What to do:
Print exactly and only the lines that run from the one containing "yellow circle: (38, 50) -> (22, 62), moved" through the end of the material, please, omitting pictures.

* * * *

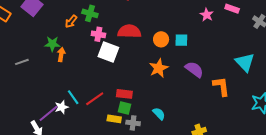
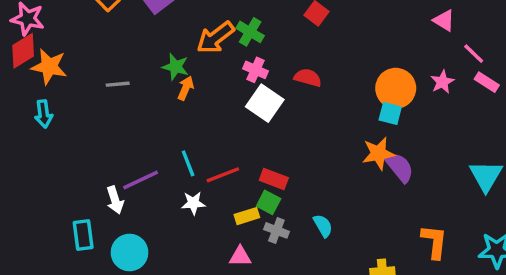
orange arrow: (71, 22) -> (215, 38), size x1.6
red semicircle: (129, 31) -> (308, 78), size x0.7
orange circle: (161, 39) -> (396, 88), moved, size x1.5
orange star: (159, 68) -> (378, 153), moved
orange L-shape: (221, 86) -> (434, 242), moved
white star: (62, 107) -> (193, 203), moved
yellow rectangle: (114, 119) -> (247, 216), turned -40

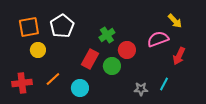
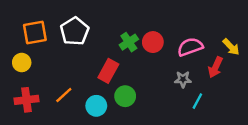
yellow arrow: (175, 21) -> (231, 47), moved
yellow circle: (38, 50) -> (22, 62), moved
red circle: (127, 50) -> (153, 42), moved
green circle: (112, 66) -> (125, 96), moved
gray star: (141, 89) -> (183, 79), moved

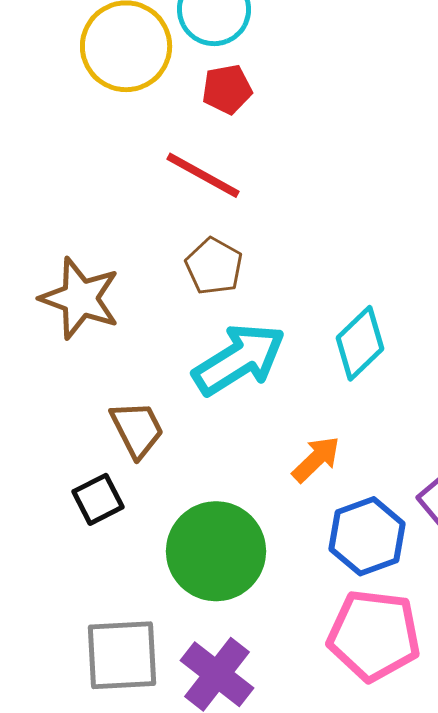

* * * *

Response for this exercise:
yellow circle: (38, 50) -> (22, 62), moved
red circle: (127, 50) -> (153, 42), moved
green circle: (112, 66) -> (125, 96), moved
gray star: (141, 89) -> (183, 79), moved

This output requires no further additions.